### Source records
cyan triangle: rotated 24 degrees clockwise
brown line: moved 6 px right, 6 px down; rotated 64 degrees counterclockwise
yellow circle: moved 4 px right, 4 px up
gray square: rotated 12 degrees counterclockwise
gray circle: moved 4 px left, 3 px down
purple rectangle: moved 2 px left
---
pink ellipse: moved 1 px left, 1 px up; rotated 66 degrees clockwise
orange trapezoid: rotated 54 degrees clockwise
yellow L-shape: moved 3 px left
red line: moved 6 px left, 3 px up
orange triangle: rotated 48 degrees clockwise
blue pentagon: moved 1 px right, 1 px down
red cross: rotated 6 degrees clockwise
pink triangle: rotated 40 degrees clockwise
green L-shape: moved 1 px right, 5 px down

### Assigned task
Begin with the line that has "brown line: moved" in the listing above and end after the line that has "purple rectangle: moved 2 px left"; output those lines exactly.

### Exercise answer
brown line: moved 6 px right, 6 px down; rotated 64 degrees counterclockwise
yellow circle: moved 4 px right, 4 px up
gray square: rotated 12 degrees counterclockwise
gray circle: moved 4 px left, 3 px down
purple rectangle: moved 2 px left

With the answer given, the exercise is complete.